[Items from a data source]
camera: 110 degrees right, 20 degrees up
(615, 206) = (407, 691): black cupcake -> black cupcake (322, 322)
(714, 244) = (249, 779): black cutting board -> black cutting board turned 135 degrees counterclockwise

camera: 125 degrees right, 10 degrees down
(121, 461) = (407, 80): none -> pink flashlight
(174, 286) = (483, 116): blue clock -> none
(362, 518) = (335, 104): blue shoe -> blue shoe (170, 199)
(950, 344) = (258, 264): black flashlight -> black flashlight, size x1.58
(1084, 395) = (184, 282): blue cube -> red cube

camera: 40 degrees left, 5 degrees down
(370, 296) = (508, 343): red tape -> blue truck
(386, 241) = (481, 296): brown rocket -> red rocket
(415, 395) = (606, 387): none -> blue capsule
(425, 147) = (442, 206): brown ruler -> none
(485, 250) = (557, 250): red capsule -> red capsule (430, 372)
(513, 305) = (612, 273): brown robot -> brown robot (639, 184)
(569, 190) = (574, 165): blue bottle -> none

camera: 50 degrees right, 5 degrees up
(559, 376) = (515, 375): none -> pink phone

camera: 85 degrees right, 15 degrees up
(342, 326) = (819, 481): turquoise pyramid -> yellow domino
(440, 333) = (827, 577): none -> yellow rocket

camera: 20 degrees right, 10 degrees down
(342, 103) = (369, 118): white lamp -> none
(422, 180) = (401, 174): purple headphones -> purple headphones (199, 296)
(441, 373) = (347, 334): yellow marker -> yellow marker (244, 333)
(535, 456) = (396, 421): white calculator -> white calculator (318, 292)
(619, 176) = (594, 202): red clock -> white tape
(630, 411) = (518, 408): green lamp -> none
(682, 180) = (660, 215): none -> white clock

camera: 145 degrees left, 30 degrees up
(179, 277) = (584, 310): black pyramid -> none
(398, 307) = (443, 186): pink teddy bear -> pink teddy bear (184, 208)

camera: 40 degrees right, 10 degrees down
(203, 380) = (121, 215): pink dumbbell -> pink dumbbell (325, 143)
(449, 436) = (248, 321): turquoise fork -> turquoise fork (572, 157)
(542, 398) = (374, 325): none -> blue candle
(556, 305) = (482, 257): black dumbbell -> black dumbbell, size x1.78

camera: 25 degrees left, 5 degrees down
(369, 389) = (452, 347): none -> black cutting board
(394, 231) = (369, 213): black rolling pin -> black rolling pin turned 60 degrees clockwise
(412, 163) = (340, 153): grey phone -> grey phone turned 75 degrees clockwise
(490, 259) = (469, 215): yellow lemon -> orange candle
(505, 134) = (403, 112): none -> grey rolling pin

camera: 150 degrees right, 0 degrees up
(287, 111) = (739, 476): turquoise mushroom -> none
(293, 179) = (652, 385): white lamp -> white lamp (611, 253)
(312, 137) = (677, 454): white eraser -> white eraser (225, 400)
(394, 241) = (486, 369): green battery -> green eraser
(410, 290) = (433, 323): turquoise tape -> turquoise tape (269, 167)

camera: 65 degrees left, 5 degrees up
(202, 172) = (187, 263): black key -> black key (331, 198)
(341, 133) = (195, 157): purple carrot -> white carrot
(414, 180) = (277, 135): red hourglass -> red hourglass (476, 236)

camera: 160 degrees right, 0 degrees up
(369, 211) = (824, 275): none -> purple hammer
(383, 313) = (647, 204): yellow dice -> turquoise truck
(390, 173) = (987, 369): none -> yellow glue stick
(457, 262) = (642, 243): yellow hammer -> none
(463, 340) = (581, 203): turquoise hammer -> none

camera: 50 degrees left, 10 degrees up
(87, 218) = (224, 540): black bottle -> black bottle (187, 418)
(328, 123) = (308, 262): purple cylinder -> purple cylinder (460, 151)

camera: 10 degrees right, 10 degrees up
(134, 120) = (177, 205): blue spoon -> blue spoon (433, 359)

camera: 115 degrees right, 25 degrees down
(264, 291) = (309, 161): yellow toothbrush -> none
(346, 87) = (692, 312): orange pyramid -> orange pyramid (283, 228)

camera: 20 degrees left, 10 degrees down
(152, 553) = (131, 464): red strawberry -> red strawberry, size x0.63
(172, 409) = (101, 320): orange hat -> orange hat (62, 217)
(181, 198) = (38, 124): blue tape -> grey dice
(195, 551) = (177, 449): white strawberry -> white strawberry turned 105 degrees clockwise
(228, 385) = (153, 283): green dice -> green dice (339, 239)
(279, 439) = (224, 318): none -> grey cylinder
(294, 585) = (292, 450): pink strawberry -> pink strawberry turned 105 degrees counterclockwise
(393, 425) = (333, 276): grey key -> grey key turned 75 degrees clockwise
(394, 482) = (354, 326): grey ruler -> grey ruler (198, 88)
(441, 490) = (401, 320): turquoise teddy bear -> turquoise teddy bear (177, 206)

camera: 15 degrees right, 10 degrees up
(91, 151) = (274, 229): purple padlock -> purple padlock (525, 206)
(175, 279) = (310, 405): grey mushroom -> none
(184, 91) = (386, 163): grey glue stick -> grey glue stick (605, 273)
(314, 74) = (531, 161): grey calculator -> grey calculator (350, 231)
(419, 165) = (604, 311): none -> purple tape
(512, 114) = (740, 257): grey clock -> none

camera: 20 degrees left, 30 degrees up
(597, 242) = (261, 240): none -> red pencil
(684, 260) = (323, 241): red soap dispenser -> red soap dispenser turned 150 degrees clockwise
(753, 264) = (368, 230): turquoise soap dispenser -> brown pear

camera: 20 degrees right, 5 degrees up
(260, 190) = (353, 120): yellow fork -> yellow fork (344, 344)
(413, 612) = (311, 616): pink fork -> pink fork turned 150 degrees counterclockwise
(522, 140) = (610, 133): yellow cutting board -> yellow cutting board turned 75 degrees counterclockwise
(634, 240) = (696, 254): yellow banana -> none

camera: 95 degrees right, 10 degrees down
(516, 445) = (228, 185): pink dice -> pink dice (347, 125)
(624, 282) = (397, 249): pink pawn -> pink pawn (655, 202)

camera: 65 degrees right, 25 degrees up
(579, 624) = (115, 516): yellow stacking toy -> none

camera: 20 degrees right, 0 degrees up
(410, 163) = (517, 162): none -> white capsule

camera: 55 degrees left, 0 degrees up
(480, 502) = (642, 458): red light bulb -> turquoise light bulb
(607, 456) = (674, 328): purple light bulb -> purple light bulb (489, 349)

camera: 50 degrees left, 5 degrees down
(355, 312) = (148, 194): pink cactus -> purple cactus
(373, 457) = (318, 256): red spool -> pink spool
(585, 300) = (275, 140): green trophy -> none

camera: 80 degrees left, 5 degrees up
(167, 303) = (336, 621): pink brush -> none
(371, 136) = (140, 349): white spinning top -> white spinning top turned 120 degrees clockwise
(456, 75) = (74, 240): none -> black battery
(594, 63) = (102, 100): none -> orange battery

▶ Task statement: Repeat all the entries word for word.

▶ Exercise output:
camera: 110 degrees right, 20 degrees up
(615, 206) = (407, 691): black cupcake -> black cupcake (322, 322)
(714, 244) = (249, 779): black cutting board -> black cutting board turned 135 degrees counterclockwise

camera: 125 degrees right, 10 degrees down
(121, 461) = (407, 80): none -> pink flashlight
(174, 286) = (483, 116): blue clock -> none
(362, 518) = (335, 104): blue shoe -> blue shoe (170, 199)
(950, 344) = (258, 264): black flashlight -> black flashlight, size x1.58
(1084, 395) = (184, 282): blue cube -> red cube

camera: 40 degrees left, 5 degrees down
(370, 296) = (508, 343): red tape -> blue truck
(386, 241) = (481, 296): brown rocket -> red rocket
(415, 395) = (606, 387): none -> blue capsule
(425, 147) = (442, 206): brown ruler -> none
(485, 250) = (557, 250): red capsule -> red capsule (430, 372)
(513, 305) = (612, 273): brown robot -> brown robot (639, 184)
(569, 190) = (574, 165): blue bottle -> none

camera: 50 degrees right, 5 degrees up
(559, 376) = (515, 375): none -> pink phone

camera: 85 degrees right, 15 degrees up
(342, 326) = (819, 481): turquoise pyramid -> yellow domino
(440, 333) = (827, 577): none -> yellow rocket

camera: 20 degrees right, 10 degrees down
(342, 103) = (369, 118): white lamp -> none
(422, 180) = (401, 174): purple headphones -> purple headphones (199, 296)
(441, 373) = (347, 334): yellow marker -> yellow marker (244, 333)
(535, 456) = (396, 421): white calculator -> white calculator (318, 292)
(619, 176) = (594, 202): red clock -> white tape
(630, 411) = (518, 408): green lamp -> none
(682, 180) = (660, 215): none -> white clock

camera: 145 degrees left, 30 degrees up
(179, 277) = (584, 310): black pyramid -> none
(398, 307) = (443, 186): pink teddy bear -> pink teddy bear (184, 208)

camera: 40 degrees right, 10 degrees down
(203, 380) = (121, 215): pink dumbbell -> pink dumbbell (325, 143)
(449, 436) = (248, 321): turquoise fork -> turquoise fork (572, 157)
(542, 398) = (374, 325): none -> blue candle
(556, 305) = (482, 257): black dumbbell -> black dumbbell, size x1.78

camera: 25 degrees left, 5 degrees down
(369, 389) = (452, 347): none -> black cutting board
(394, 231) = (369, 213): black rolling pin -> black rolling pin turned 60 degrees clockwise
(412, 163) = (340, 153): grey phone -> grey phone turned 75 degrees clockwise
(490, 259) = (469, 215): yellow lemon -> orange candle
(505, 134) = (403, 112): none -> grey rolling pin

camera: 150 degrees right, 0 degrees up
(287, 111) = (739, 476): turquoise mushroom -> none
(293, 179) = (652, 385): white lamp -> white lamp (611, 253)
(312, 137) = (677, 454): white eraser -> white eraser (225, 400)
(394, 241) = (486, 369): green battery -> green eraser
(410, 290) = (433, 323): turquoise tape -> turquoise tape (269, 167)

camera: 65 degrees left, 5 degrees up
(202, 172) = (187, 263): black key -> black key (331, 198)
(341, 133) = (195, 157): purple carrot -> white carrot
(414, 180) = (277, 135): red hourglass -> red hourglass (476, 236)

camera: 160 degrees right, 0 degrees up
(369, 211) = (824, 275): none -> purple hammer
(383, 313) = (647, 204): yellow dice -> turquoise truck
(390, 173) = (987, 369): none -> yellow glue stick
(457, 262) = (642, 243): yellow hammer -> none
(463, 340) = (581, 203): turquoise hammer -> none

camera: 50 degrees left, 10 degrees up
(87, 218) = (224, 540): black bottle -> black bottle (187, 418)
(328, 123) = (308, 262): purple cylinder -> purple cylinder (460, 151)

camera: 10 degrees right, 10 degrees up
(134, 120) = (177, 205): blue spoon -> blue spoon (433, 359)

camera: 115 degrees right, 25 degrees down
(264, 291) = (309, 161): yellow toothbrush -> none
(346, 87) = (692, 312): orange pyramid -> orange pyramid (283, 228)

camera: 20 degrees left, 10 degrees down
(152, 553) = (131, 464): red strawberry -> red strawberry, size x0.63
(172, 409) = (101, 320): orange hat -> orange hat (62, 217)
(181, 198) = (38, 124): blue tape -> grey dice
(195, 551) = (177, 449): white strawberry -> white strawberry turned 105 degrees clockwise
(228, 385) = (153, 283): green dice -> green dice (339, 239)
(279, 439) = (224, 318): none -> grey cylinder
(294, 585) = (292, 450): pink strawberry -> pink strawberry turned 105 degrees counterclockwise
(393, 425) = (333, 276): grey key -> grey key turned 75 degrees clockwise
(394, 482) = (354, 326): grey ruler -> grey ruler (198, 88)
(441, 490) = (401, 320): turquoise teddy bear -> turquoise teddy bear (177, 206)

camera: 15 degrees right, 10 degrees up
(91, 151) = (274, 229): purple padlock -> purple padlock (525, 206)
(175, 279) = (310, 405): grey mushroom -> none
(184, 91) = (386, 163): grey glue stick -> grey glue stick (605, 273)
(314, 74) = (531, 161): grey calculator -> grey calculator (350, 231)
(419, 165) = (604, 311): none -> purple tape
(512, 114) = (740, 257): grey clock -> none

camera: 20 degrees left, 30 degrees up
(597, 242) = (261, 240): none -> red pencil
(684, 260) = (323, 241): red soap dispenser -> red soap dispenser turned 150 degrees clockwise
(753, 264) = (368, 230): turquoise soap dispenser -> brown pear

camera: 20 degrees right, 5 degrees up
(260, 190) = (353, 120): yellow fork -> yellow fork (344, 344)
(413, 612) = (311, 616): pink fork -> pink fork turned 150 degrees counterclockwise
(522, 140) = (610, 133): yellow cutting board -> yellow cutting board turned 75 degrees counterclockwise
(634, 240) = (696, 254): yellow banana -> none

camera: 95 degrees right, 10 degrees down
(516, 445) = (228, 185): pink dice -> pink dice (347, 125)
(624, 282) = (397, 249): pink pawn -> pink pawn (655, 202)

camera: 65 degrees right, 25 degrees up
(579, 624) = (115, 516): yellow stacking toy -> none

camera: 20 degrees right, 0 degrees up
(410, 163) = (517, 162): none -> white capsule

camera: 55 degrees left, 0 degrees up
(480, 502) = (642, 458): red light bulb -> turquoise light bulb
(607, 456) = (674, 328): purple light bulb -> purple light bulb (489, 349)

camera: 50 degrees left, 5 degrees down
(355, 312) = (148, 194): pink cactus -> purple cactus
(373, 457) = (318, 256): red spool -> pink spool
(585, 300) = (275, 140): green trophy -> none

camera: 80 degrees left, 5 degrees up
(167, 303) = (336, 621): pink brush -> none
(371, 136) = (140, 349): white spinning top -> white spinning top turned 120 degrees clockwise
(456, 75) = (74, 240): none -> black battery
(594, 63) = (102, 100): none -> orange battery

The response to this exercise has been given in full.